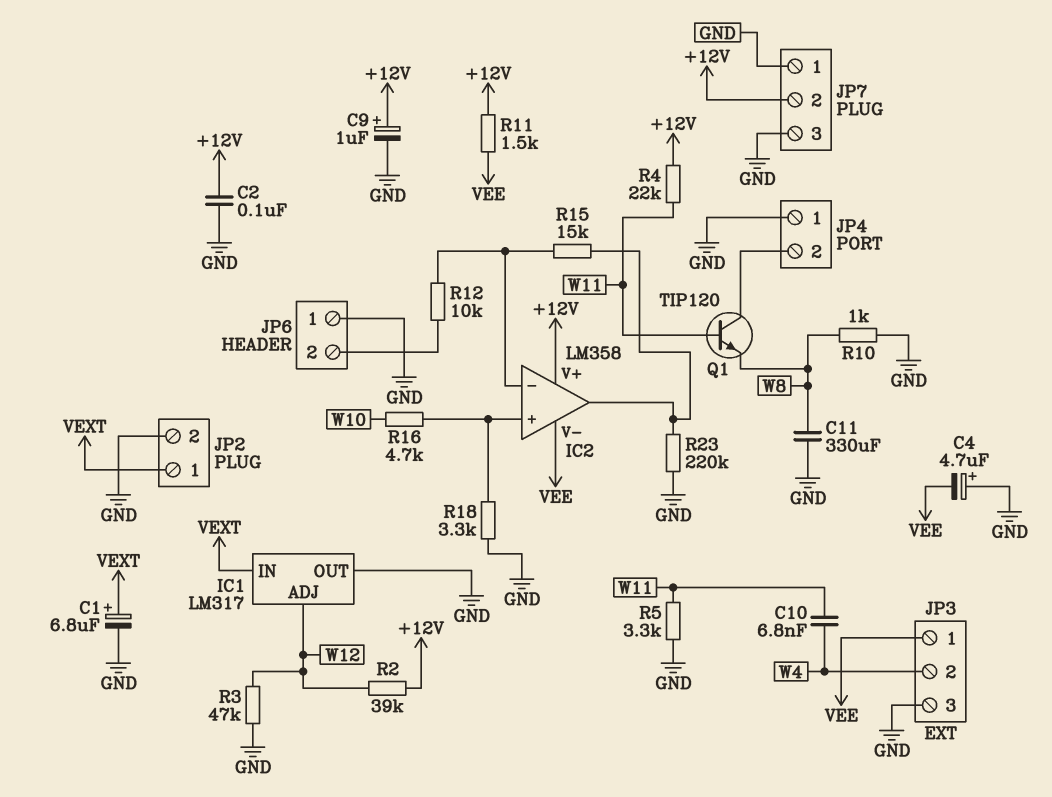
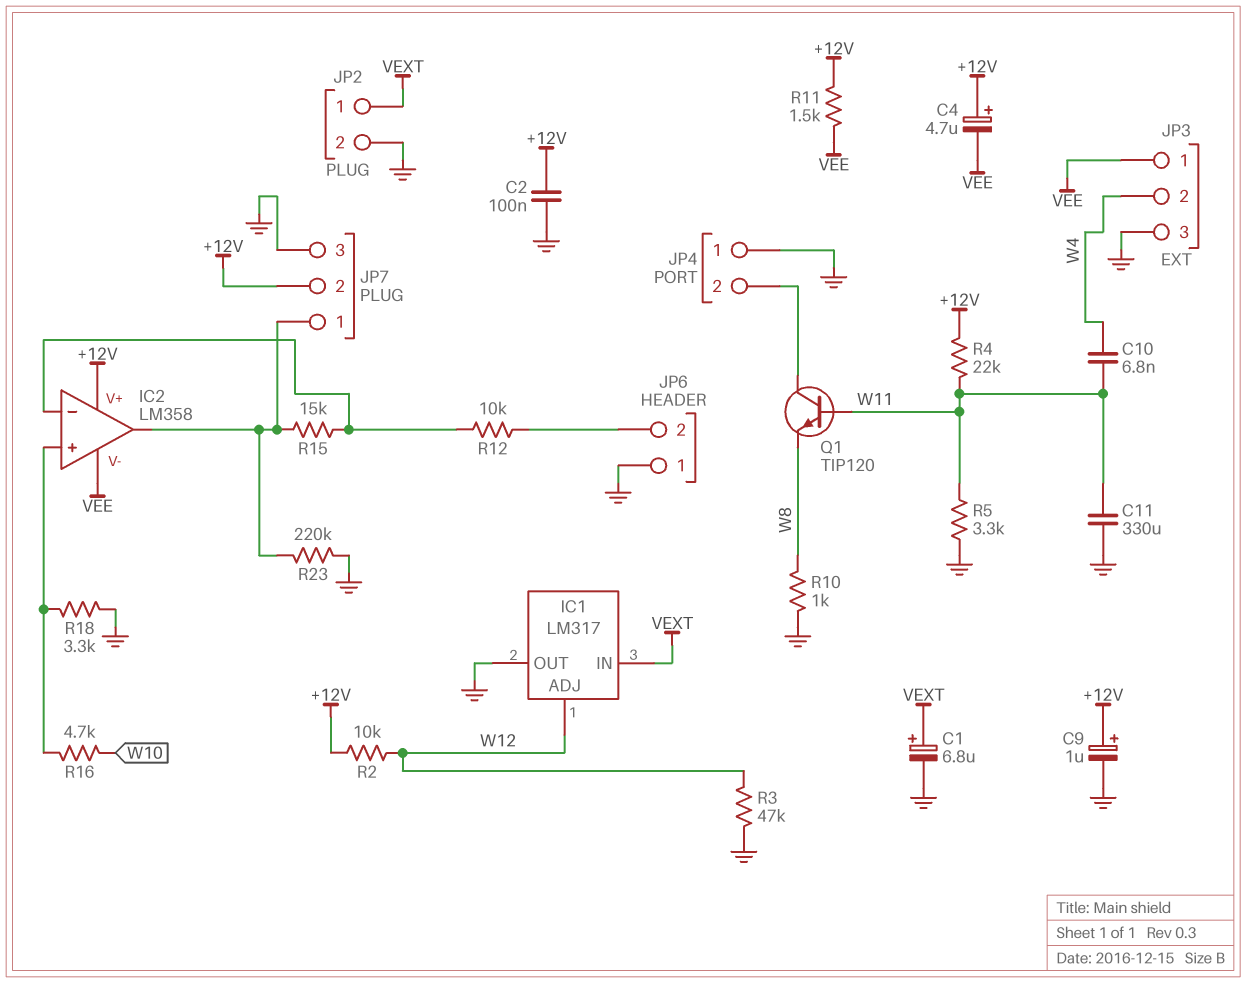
C4: 4.7uF (plus GND, minus VEE) -> 4.7uF (plus +12V, minus VEE)
C11: 330uF (GND, W8) -> 330uF (GND, W11)
JP7 pin 1: GND -> IC2/out
R2: 39k (+12V, W12) -> 10k (+12V, W12)

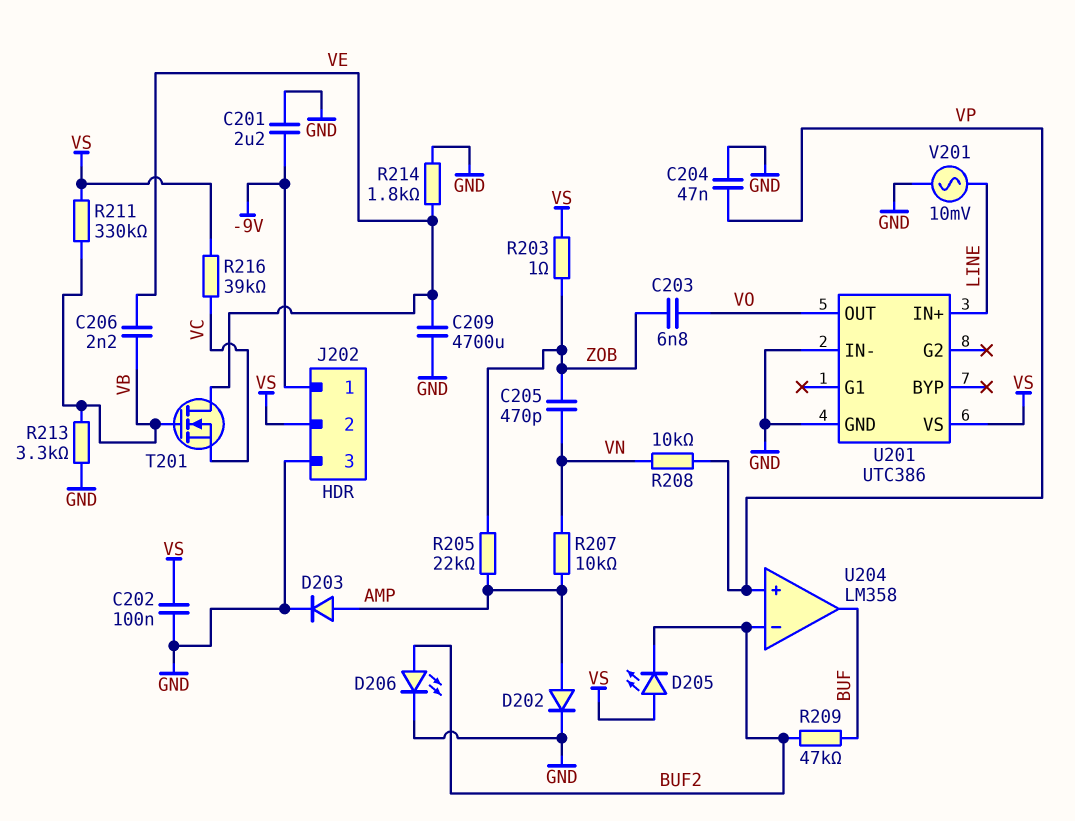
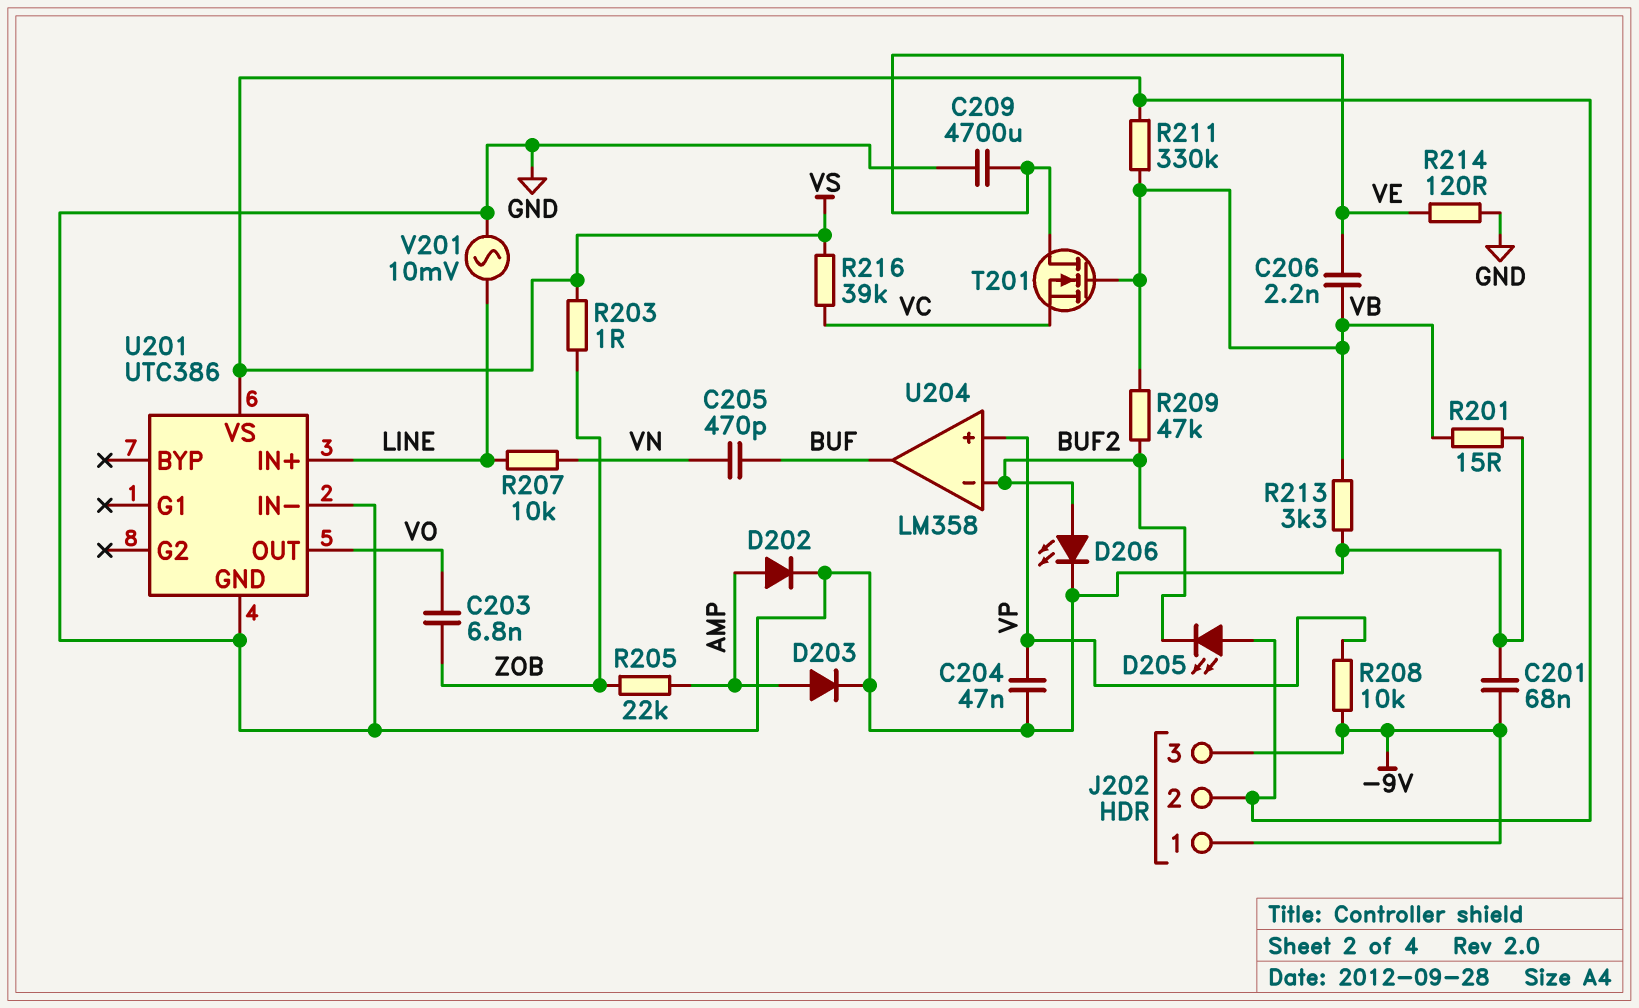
C201: 2.2uF (-9V, GND) -> 68nF (-9V, GND)
C202: 100nF (GND, VS) -> none
C205: 470pF (VN, ZOB) -> 470pF (BUF, VN)
J202 pin 3: GND -> -9V
R201: none -> 15 (GND, VB)
R207: 10k (AMP, VN) -> 10k (LINE, VN)
R208: 10k (VN, VP) -> 10k (-9V, VP)
R209: 47k (BUF, BUF2) -> 47k (BUF2, VB)
R214: 1.8k (GND, VE) -> 120 (GND, VE)

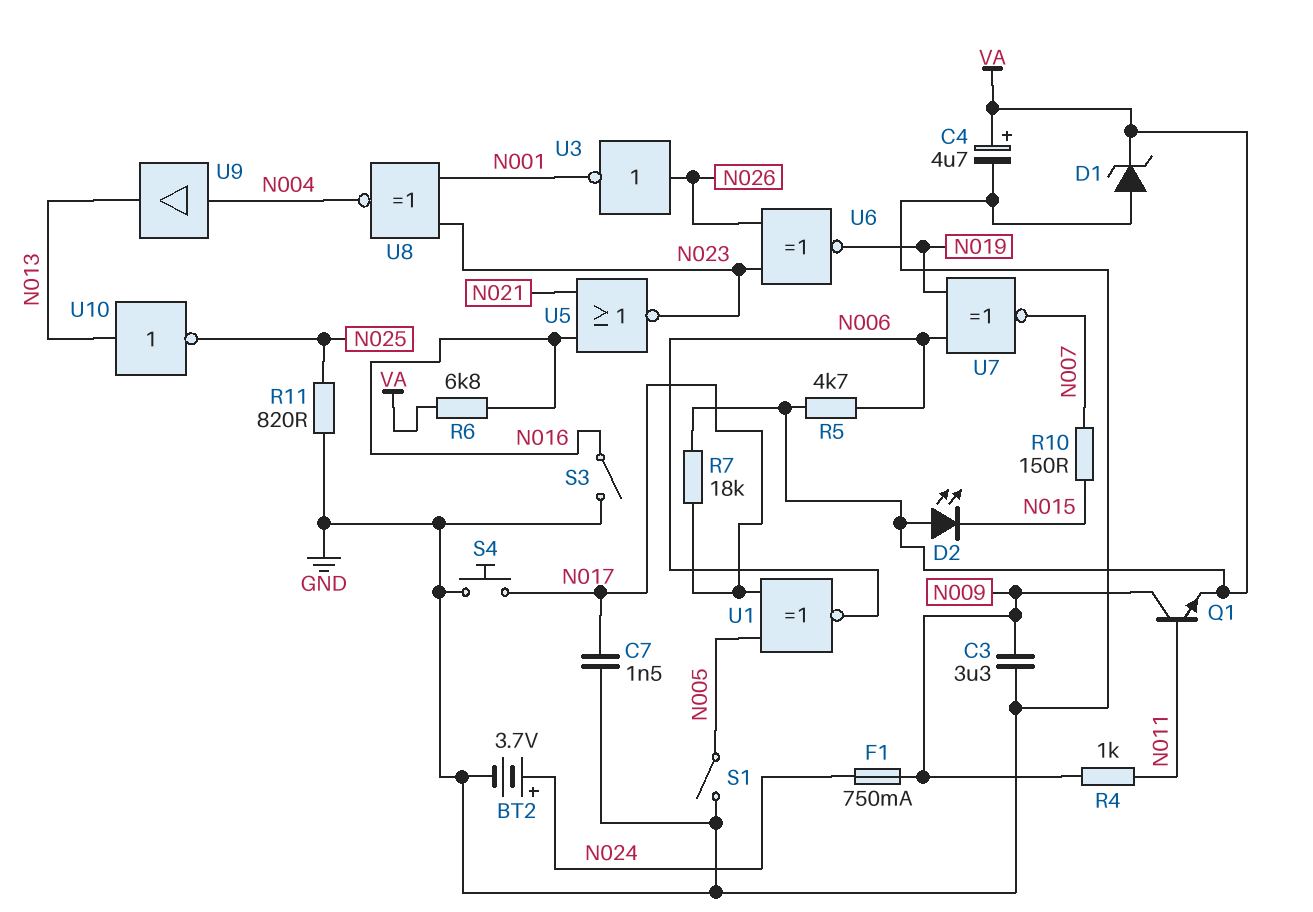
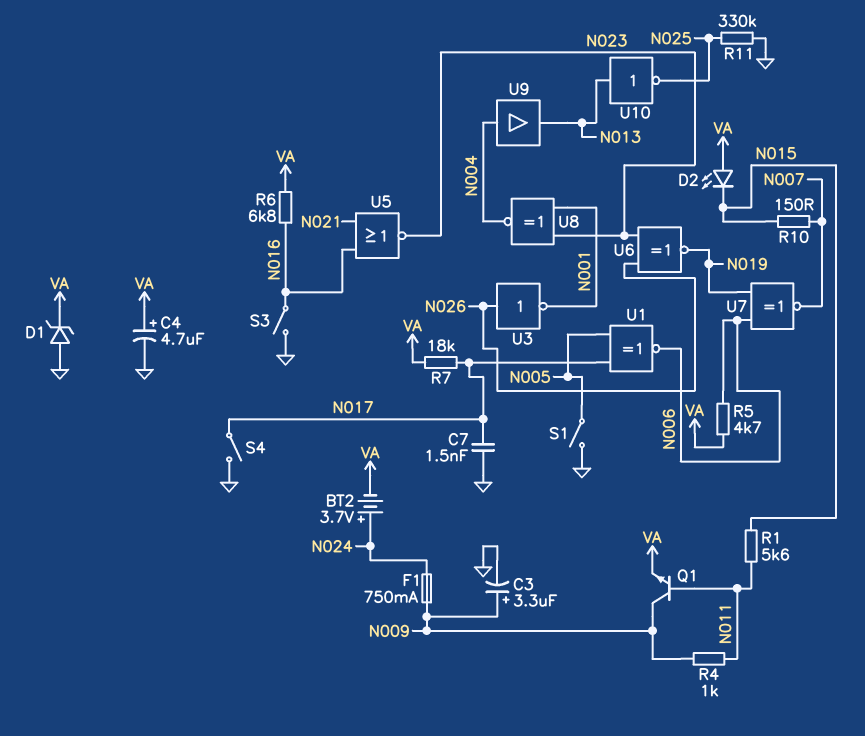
BT2: 3.7V (plus N024, minus GND) -> 3.7V (plus N024, minus VA)
C3: 3.3uF (GND, N009) -> 3.3uF (plus N009, minus GND)
R1: none -> 5.6k (N011, N015)
R11: 820 (GND, N025) -> 330k (GND, N025)
S4: button (GND, N017) -> switch (GND, N017)

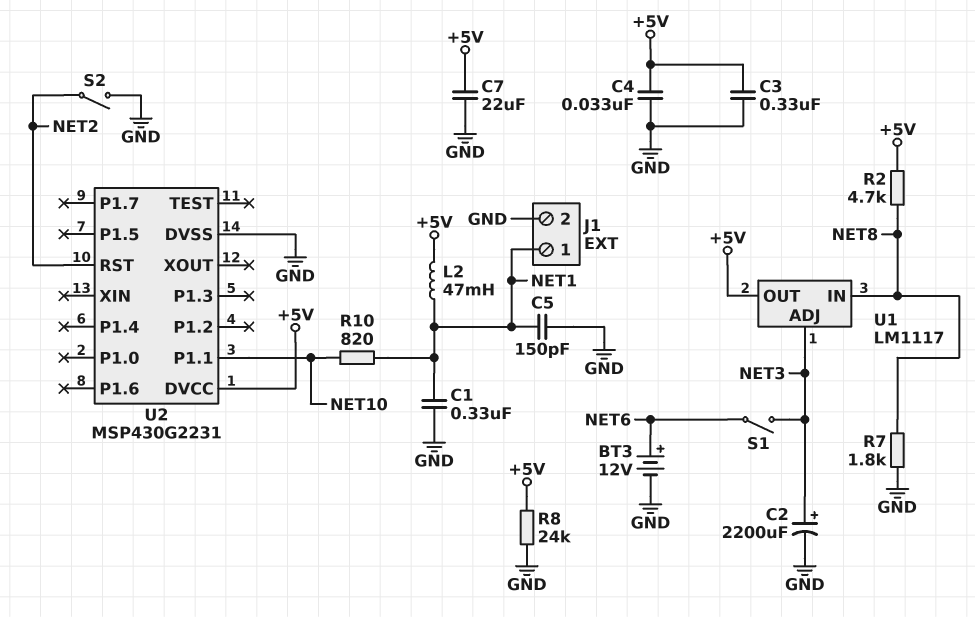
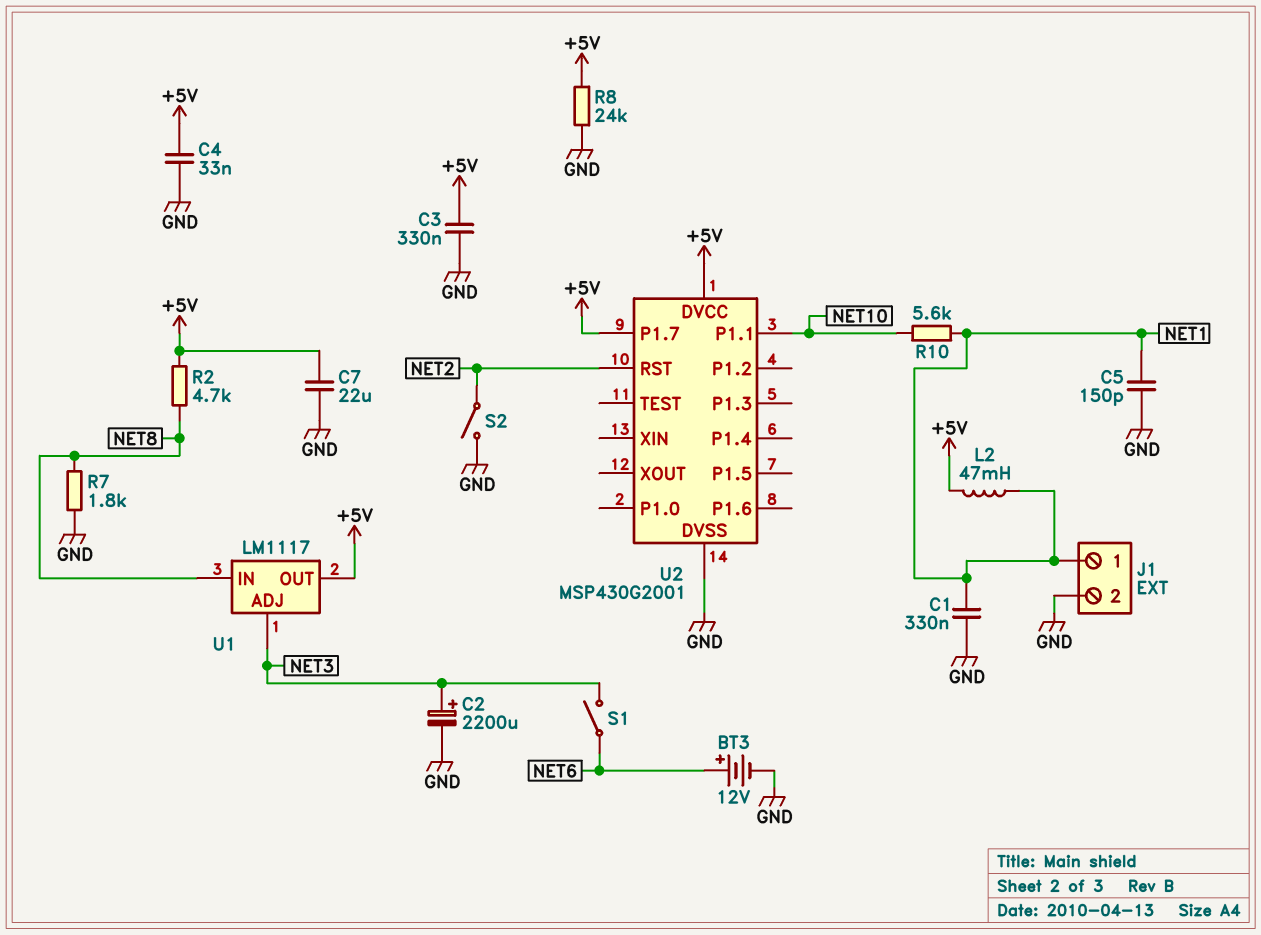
R10: 820 (NET1, NET10) -> 5.6k (NET1, NET10)
U2: MSP430G2231 -> MSP430G2001
U2 pin P1.7: none -> +5V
#####
-- THE PROBLEM --
Your task is to restate word for word the lines from the one containing "R1: none -> 5.6k (N011, N015)" through the last line of the data, both ends included, with no pictures.

-- WRITTEN RESPONSE --
R1: none -> 5.6k (N011, N015)
R11: 820 (GND, N025) -> 330k (GND, N025)
S4: button (GND, N017) -> switch (GND, N017)

R10: 820 (NET1, NET10) -> 5.6k (NET1, NET10)
U2: MSP430G2231 -> MSP430G2001
U2 pin P1.7: none -> +5V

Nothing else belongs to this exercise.